AIM OF THE TASK: Your answer should be every line with the word "toothbrush", copied from the data below.

RECORDED INFORMATION:
=======
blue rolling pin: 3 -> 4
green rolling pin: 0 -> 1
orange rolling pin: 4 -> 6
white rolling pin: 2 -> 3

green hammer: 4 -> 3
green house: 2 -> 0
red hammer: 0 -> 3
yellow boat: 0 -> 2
=======
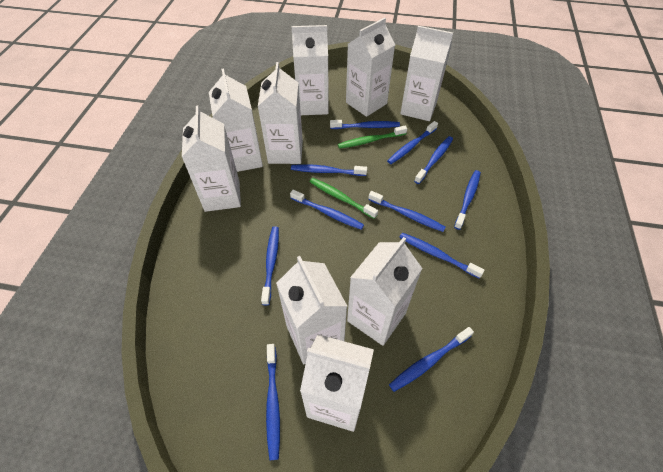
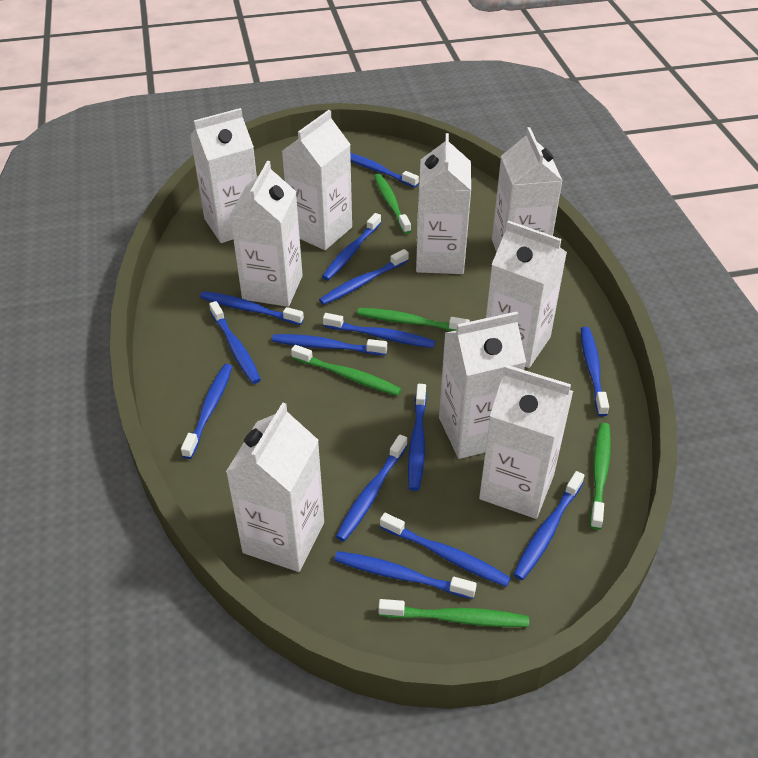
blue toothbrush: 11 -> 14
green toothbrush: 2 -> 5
=======
FINISHED TASK:
blue toothbrush: 11 -> 14
green toothbrush: 2 -> 5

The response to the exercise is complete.